> **Material bruto**:
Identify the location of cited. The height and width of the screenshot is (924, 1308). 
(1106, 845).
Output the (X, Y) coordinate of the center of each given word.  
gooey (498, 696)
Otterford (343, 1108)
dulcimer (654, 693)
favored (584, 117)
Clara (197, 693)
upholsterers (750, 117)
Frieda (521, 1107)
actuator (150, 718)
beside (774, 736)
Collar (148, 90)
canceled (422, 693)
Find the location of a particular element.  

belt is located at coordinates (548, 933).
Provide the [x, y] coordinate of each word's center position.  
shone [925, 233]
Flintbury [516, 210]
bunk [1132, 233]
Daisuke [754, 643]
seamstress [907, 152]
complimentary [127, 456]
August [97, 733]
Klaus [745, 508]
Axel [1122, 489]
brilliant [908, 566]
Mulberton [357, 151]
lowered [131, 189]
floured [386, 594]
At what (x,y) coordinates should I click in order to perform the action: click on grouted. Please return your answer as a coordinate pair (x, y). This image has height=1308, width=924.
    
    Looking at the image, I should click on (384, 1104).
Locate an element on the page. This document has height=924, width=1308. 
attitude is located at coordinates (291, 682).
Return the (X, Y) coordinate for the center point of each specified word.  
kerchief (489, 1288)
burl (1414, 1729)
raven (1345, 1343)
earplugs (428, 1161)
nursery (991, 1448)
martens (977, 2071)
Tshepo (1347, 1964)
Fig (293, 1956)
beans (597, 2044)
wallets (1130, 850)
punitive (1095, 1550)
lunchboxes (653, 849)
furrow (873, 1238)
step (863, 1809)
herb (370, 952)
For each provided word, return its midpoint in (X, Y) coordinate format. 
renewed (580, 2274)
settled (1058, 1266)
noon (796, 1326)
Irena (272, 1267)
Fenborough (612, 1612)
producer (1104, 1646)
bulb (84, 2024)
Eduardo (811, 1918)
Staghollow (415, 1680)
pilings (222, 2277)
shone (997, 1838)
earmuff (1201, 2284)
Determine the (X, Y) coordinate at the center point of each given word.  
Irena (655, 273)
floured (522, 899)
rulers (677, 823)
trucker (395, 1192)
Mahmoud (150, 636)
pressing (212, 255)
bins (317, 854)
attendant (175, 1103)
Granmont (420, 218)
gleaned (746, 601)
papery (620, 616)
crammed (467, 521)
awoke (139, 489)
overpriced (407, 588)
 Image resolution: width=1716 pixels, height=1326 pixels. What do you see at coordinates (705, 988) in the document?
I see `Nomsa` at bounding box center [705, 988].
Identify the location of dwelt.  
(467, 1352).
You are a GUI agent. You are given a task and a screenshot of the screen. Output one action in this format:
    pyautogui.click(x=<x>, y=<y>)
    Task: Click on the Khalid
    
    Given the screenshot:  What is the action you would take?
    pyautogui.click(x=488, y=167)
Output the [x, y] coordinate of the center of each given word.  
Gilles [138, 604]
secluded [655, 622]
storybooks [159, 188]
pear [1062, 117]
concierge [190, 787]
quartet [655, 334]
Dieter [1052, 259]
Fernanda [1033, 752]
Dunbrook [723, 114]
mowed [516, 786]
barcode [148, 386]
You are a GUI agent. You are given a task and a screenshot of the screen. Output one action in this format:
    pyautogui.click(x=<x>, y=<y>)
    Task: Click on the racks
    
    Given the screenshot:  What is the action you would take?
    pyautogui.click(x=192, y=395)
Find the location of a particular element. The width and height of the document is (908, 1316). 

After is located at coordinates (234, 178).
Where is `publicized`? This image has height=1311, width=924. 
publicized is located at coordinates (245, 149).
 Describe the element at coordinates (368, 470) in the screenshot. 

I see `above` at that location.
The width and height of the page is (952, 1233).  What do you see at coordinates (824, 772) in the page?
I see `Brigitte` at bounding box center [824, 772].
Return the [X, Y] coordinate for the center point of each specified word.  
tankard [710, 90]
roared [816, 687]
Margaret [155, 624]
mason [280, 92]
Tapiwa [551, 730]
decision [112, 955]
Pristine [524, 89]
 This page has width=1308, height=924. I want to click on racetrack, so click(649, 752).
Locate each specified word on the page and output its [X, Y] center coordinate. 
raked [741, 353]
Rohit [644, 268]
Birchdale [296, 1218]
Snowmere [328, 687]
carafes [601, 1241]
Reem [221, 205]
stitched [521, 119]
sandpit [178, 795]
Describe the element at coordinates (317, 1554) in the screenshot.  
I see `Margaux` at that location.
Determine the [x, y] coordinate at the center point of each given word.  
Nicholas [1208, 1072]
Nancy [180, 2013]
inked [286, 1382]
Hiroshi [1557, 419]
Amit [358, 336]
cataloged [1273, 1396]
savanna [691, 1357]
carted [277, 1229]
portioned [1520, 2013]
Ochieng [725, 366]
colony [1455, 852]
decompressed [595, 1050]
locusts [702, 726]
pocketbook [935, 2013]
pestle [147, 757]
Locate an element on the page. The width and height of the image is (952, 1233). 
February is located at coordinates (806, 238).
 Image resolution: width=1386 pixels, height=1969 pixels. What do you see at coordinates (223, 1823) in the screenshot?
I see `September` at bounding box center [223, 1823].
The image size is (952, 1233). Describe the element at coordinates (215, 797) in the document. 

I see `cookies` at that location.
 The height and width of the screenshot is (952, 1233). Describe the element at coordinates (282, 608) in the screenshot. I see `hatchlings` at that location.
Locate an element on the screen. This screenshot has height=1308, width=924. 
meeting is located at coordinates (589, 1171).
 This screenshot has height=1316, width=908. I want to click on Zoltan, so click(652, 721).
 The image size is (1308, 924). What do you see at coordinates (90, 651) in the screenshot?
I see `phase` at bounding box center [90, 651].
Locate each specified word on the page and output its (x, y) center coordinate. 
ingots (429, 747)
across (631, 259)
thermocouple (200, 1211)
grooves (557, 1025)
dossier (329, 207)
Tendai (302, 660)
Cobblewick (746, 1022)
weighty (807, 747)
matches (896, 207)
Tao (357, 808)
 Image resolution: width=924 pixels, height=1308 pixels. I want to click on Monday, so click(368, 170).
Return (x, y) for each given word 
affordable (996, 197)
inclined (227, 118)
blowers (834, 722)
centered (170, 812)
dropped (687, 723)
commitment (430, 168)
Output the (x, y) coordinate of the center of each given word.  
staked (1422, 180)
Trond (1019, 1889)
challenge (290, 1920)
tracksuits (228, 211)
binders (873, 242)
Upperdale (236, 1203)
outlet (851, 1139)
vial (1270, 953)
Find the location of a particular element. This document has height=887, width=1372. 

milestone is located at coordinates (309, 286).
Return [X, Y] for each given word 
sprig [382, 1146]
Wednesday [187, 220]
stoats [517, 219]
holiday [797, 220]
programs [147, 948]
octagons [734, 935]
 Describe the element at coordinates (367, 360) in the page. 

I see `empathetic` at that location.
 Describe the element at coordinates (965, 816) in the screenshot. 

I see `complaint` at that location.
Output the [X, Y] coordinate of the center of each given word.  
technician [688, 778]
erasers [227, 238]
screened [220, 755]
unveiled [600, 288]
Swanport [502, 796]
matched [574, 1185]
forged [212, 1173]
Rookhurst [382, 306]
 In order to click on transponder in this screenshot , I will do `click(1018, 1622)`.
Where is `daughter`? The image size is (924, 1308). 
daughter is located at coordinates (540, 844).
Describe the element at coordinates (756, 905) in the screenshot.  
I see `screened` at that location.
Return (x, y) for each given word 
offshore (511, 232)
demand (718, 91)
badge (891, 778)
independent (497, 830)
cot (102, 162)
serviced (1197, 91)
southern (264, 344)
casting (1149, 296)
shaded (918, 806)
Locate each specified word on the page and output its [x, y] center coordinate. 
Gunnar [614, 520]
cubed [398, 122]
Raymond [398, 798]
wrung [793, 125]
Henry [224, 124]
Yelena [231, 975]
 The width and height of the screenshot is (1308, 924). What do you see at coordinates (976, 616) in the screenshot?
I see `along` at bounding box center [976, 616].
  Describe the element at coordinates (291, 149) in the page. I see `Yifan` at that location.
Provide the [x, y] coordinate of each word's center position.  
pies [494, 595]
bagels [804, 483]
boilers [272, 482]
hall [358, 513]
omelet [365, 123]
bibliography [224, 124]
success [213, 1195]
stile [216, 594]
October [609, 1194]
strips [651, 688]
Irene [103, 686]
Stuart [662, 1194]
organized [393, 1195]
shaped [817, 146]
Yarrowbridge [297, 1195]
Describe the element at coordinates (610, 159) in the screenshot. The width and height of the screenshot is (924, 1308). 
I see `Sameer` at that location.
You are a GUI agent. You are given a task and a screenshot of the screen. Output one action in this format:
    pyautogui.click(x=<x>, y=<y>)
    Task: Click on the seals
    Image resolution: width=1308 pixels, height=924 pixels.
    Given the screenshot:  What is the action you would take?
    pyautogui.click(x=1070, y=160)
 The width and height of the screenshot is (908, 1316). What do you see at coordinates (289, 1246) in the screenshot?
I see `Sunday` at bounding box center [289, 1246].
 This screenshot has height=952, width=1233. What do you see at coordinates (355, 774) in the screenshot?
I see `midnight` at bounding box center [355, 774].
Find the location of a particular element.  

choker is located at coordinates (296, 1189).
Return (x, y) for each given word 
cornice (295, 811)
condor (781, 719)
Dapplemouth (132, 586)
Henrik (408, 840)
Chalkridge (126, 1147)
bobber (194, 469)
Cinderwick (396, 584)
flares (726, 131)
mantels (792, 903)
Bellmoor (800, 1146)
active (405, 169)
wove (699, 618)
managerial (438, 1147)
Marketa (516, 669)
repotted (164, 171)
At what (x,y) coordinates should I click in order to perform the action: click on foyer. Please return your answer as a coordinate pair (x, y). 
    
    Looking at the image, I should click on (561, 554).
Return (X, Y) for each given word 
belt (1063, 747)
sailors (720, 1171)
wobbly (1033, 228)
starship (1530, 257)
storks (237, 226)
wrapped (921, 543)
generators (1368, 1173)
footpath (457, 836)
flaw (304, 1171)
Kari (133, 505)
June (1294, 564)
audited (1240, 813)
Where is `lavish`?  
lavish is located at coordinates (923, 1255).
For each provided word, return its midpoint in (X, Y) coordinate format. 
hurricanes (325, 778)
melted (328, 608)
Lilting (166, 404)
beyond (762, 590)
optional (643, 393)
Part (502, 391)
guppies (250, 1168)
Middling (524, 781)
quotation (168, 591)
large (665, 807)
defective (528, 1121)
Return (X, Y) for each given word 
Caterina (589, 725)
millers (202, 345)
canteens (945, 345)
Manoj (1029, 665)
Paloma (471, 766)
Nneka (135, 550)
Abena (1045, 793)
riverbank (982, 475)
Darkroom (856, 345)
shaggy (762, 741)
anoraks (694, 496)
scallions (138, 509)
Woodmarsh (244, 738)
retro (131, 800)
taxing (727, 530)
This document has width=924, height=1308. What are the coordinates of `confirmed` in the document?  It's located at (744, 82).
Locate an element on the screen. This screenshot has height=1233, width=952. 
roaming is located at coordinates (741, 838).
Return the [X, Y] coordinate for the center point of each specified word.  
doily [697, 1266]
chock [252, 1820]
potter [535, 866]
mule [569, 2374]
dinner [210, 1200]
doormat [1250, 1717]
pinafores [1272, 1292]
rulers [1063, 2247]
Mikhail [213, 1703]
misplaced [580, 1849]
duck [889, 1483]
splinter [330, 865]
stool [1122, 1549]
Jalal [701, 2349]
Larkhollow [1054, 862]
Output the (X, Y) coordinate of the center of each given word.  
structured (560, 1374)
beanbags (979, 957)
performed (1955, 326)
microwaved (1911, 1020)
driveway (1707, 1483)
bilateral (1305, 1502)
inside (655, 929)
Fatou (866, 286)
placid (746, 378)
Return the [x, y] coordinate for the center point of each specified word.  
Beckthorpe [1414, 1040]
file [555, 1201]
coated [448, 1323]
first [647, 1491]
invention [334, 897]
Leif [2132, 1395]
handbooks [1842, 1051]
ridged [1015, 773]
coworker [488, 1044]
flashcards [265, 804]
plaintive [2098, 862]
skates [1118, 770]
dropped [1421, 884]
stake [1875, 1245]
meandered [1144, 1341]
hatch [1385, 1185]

> **O que fazer**: Informe todas as linhas do material acima em que aparece a palavra "Identify", copiando cada uma delas por inteiro.

> **Resolução passo a passo**:
Identify the location of cited. The height and width of the screenshot is (924, 1308). 
Identify the location of dwelt.  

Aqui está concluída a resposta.